About this exercise:
The answer is to be the lines below that lie between the line holding "V1: 3.3V (plus" and the line holding "R14: 620k (+3V3, VB2) -> none", inclusive, transcribed exactly and free of pictures.

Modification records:
'''

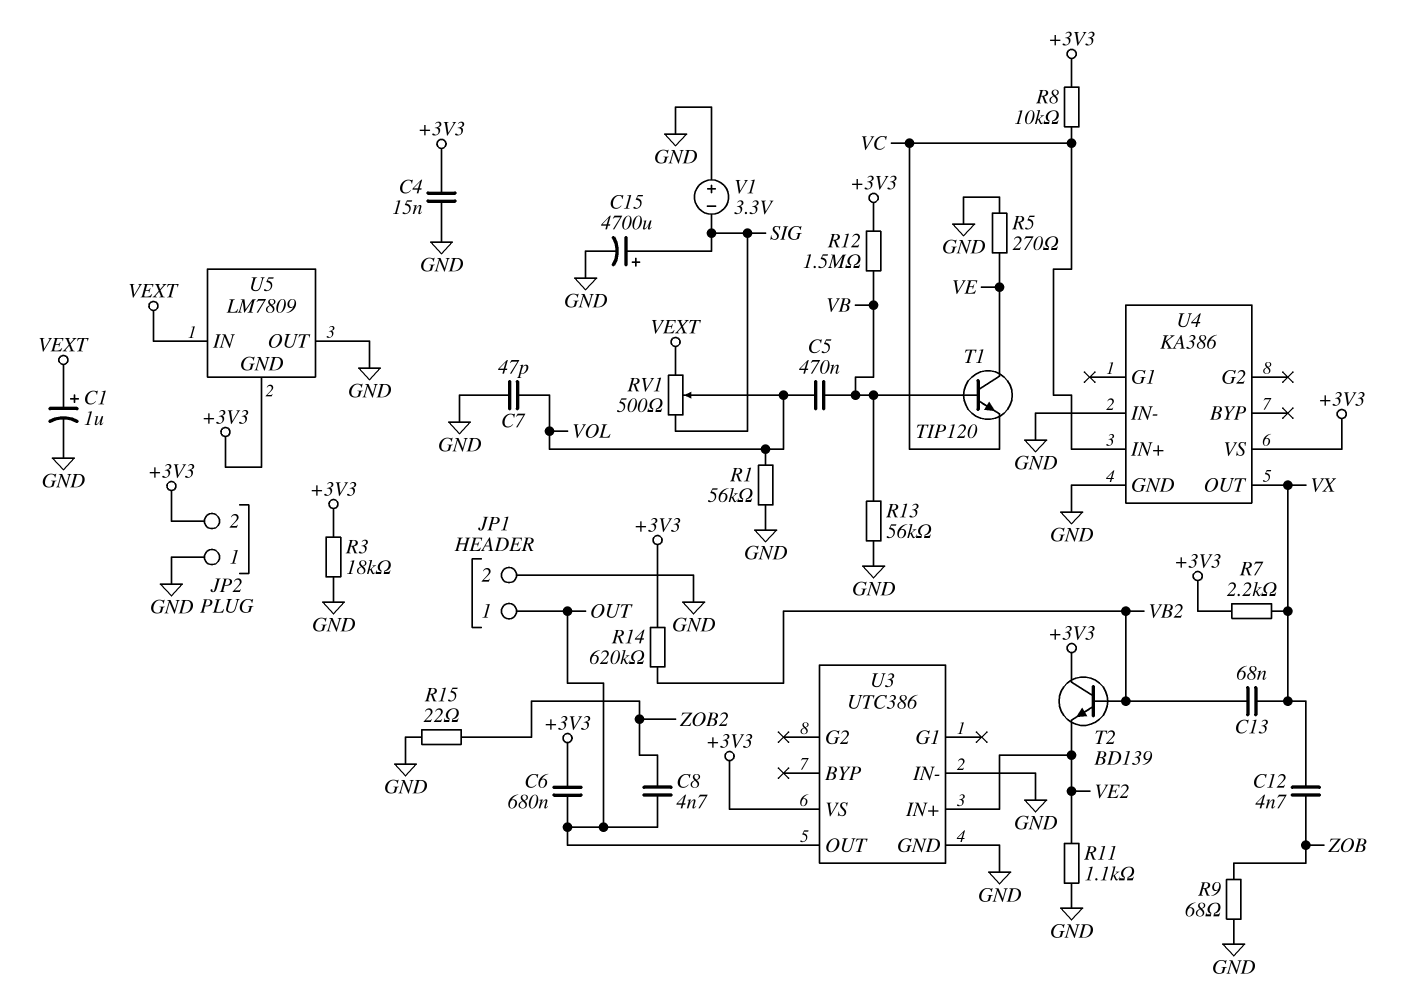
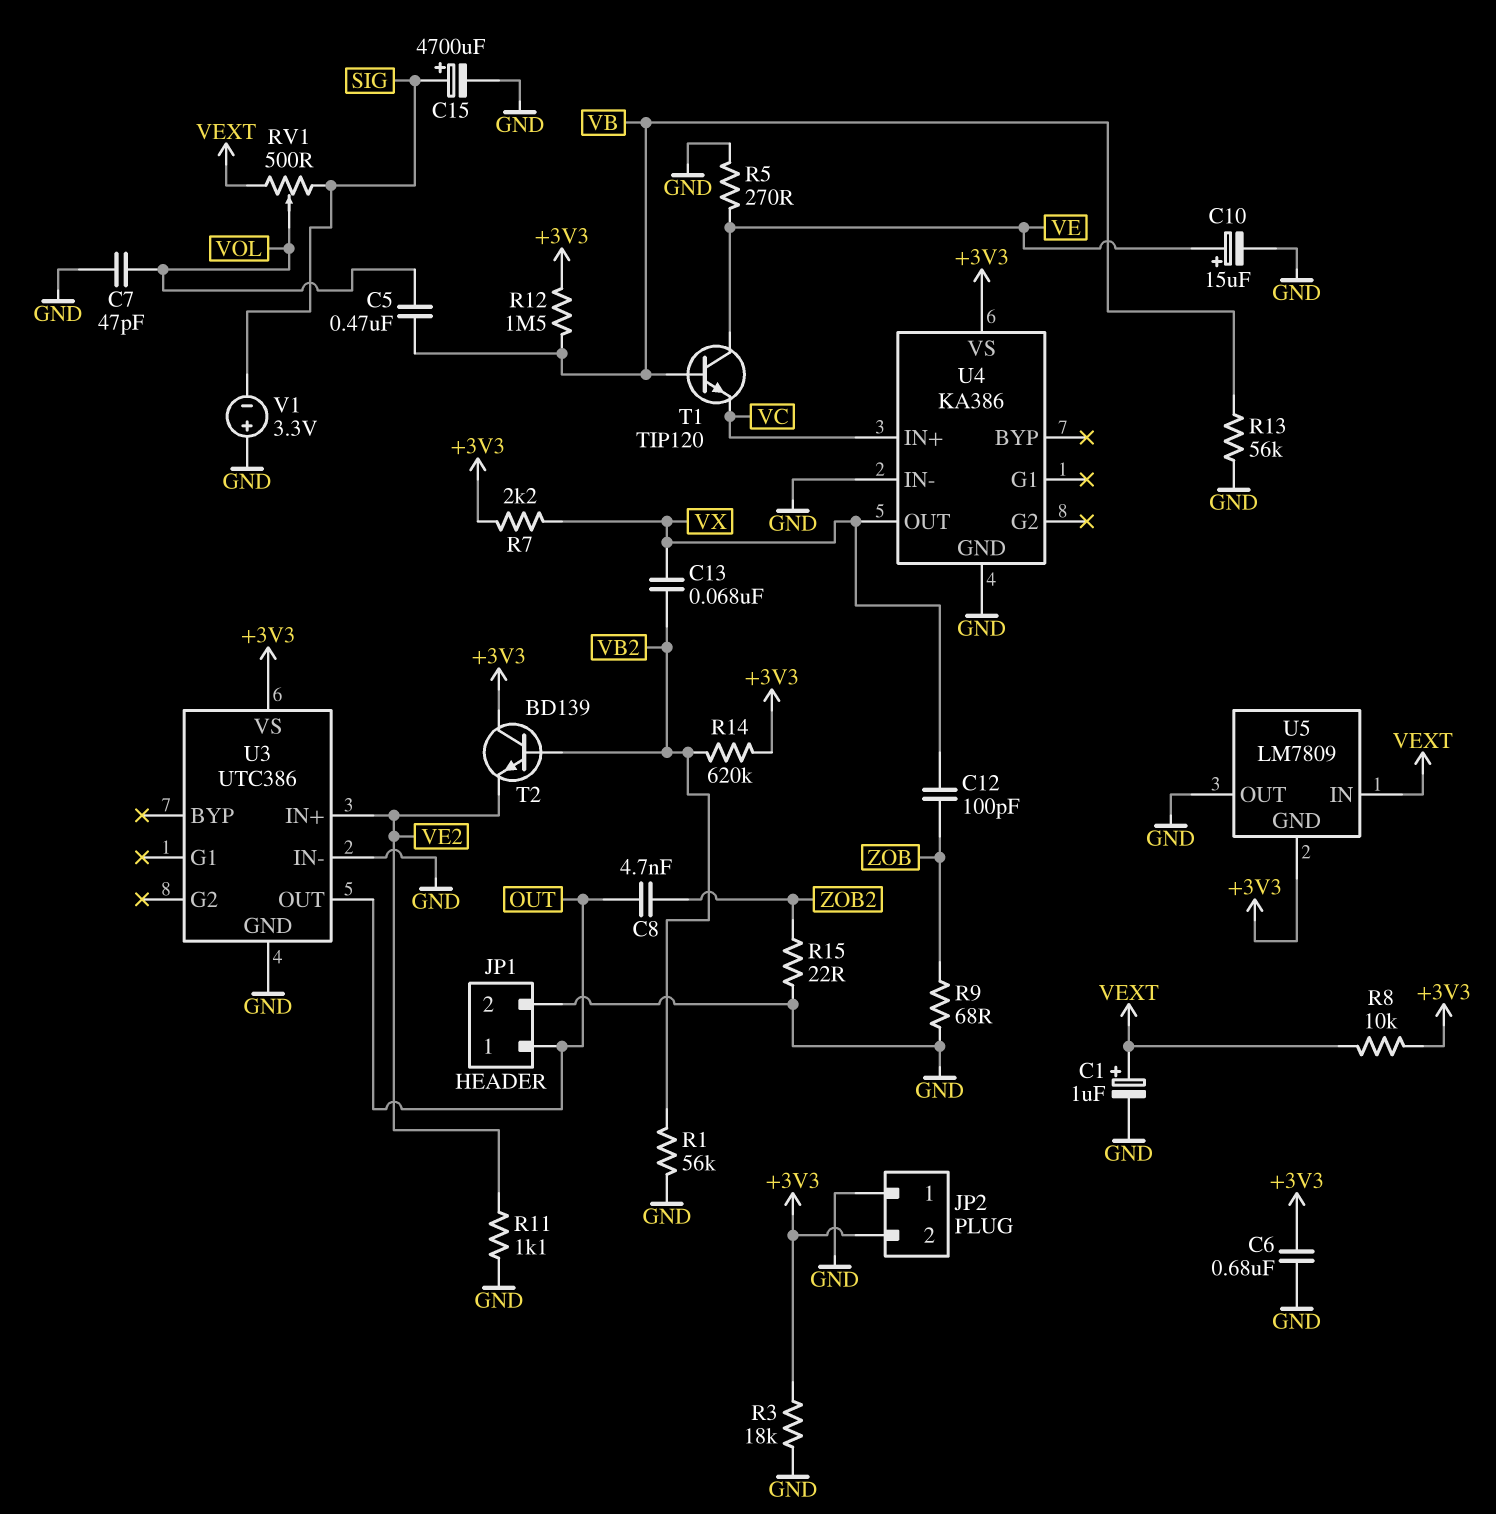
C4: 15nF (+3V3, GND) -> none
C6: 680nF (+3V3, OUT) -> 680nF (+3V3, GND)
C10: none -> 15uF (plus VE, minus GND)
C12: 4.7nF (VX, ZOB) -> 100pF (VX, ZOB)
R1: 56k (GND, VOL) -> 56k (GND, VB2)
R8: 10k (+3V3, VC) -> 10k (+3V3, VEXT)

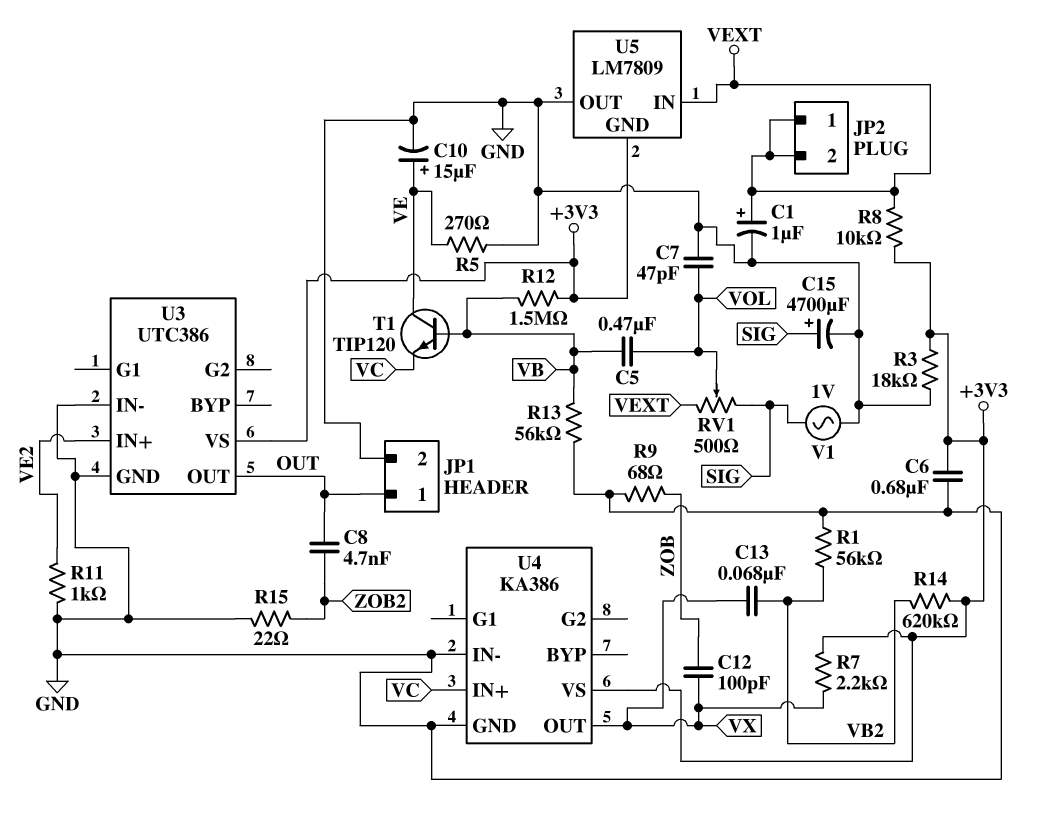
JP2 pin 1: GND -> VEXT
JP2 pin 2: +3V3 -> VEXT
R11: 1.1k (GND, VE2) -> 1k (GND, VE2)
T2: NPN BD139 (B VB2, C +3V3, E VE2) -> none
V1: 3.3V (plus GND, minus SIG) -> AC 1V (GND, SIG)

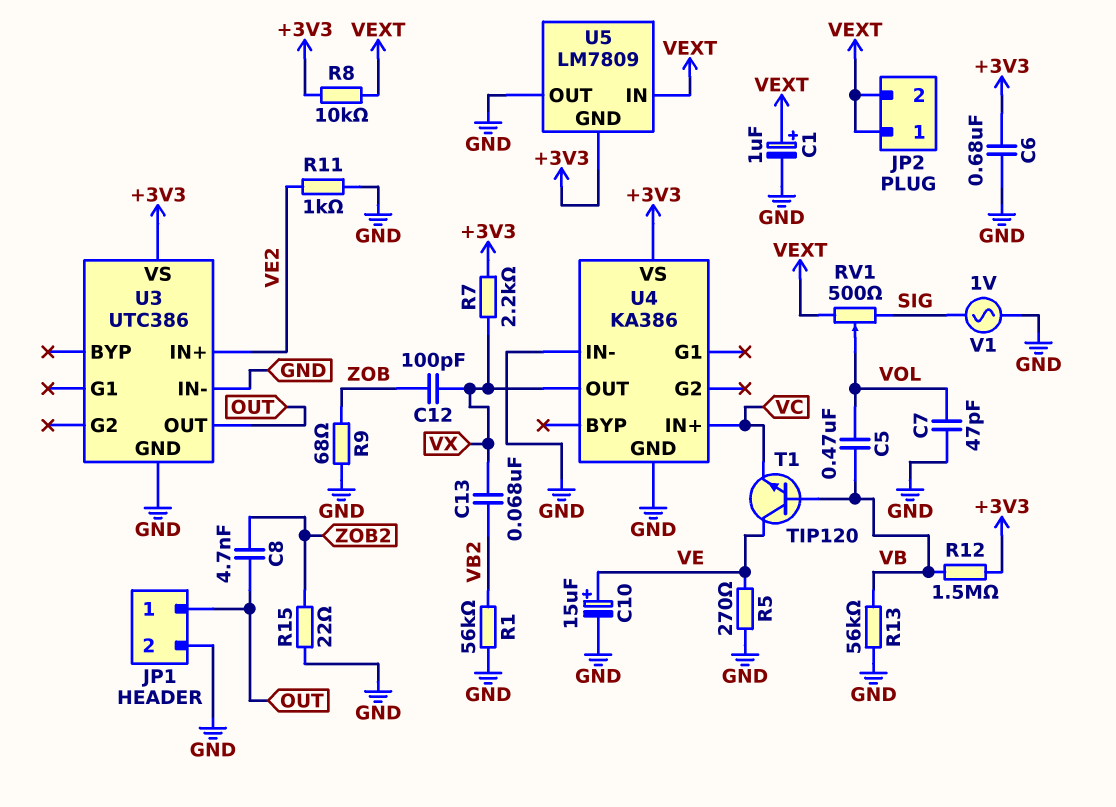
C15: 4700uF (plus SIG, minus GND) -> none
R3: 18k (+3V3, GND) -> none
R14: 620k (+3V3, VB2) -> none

'''
'''

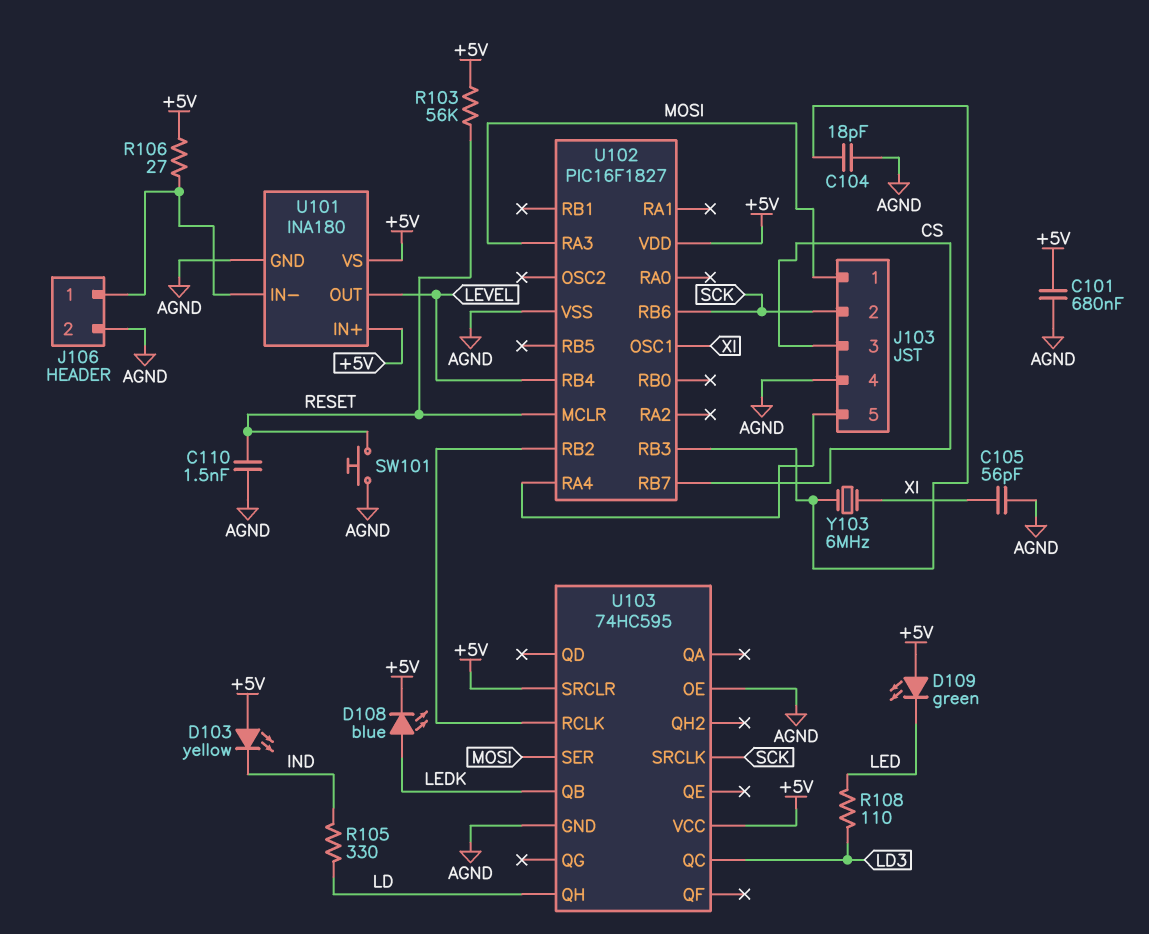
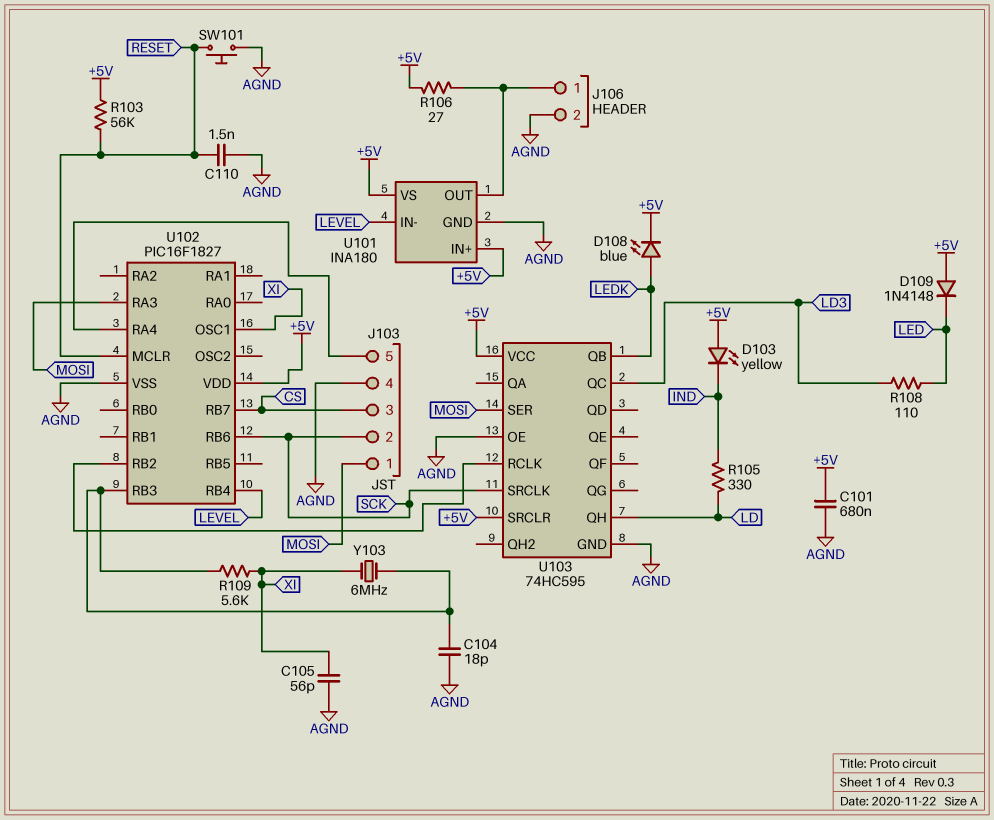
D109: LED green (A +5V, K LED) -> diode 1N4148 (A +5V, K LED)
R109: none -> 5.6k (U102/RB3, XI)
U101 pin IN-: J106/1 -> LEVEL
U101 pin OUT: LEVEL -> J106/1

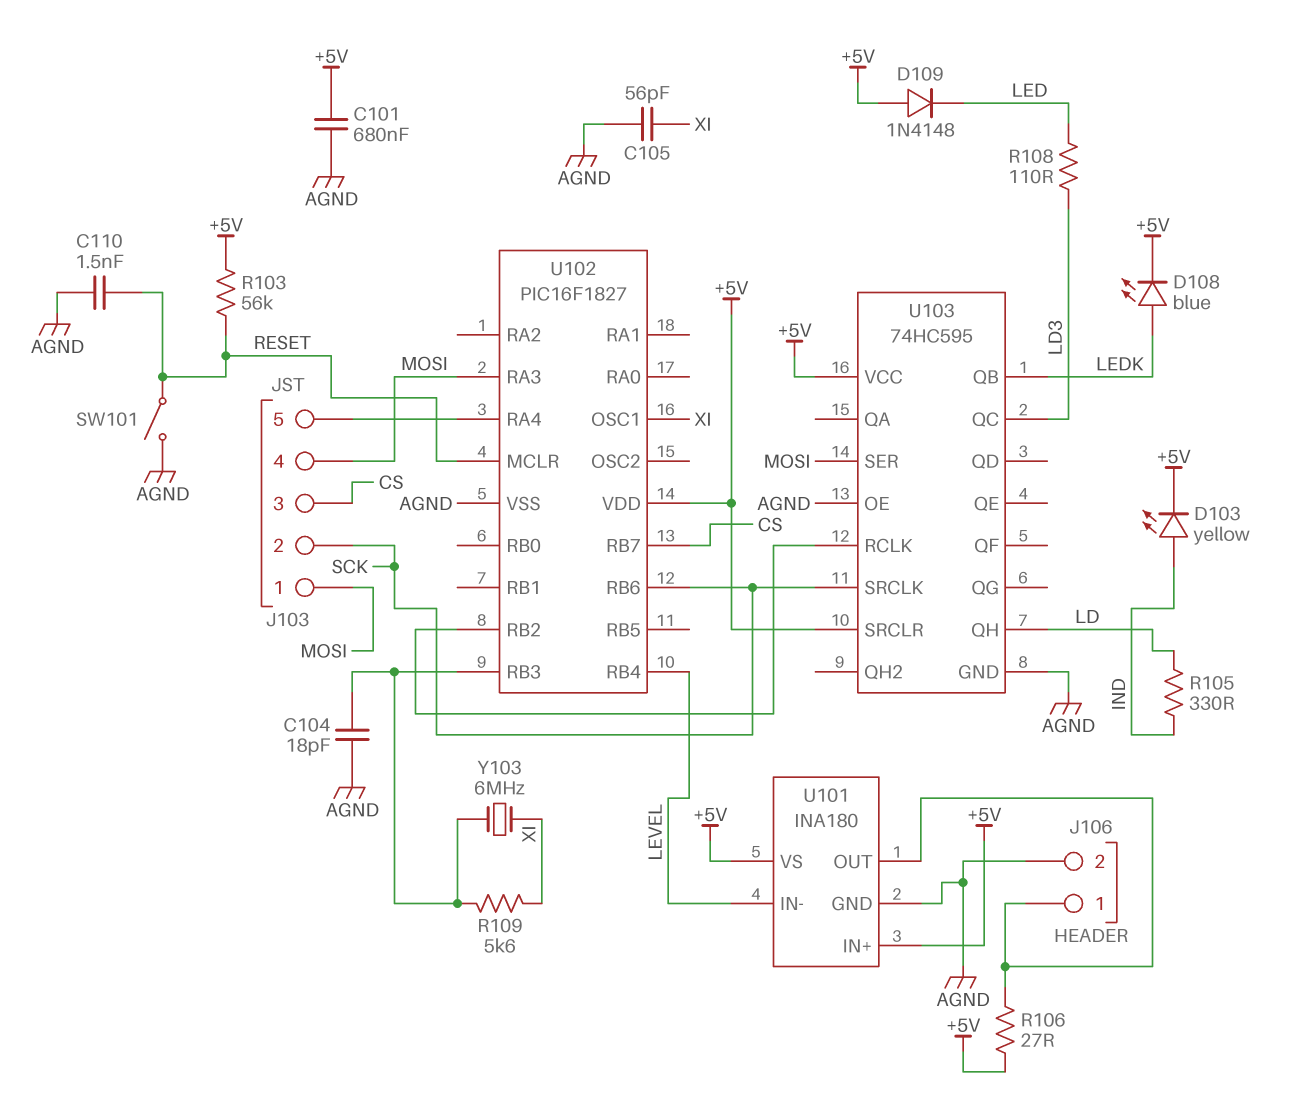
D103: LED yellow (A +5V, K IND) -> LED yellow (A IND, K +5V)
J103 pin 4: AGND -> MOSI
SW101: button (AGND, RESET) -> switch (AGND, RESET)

'''

Output:
V1: 3.3V (plus GND, minus SIG) -> AC 1V (GND, SIG)

C15: 4700uF (plus SIG, minus GND) -> none
R3: 18k (+3V3, GND) -> none
R14: 620k (+3V3, VB2) -> none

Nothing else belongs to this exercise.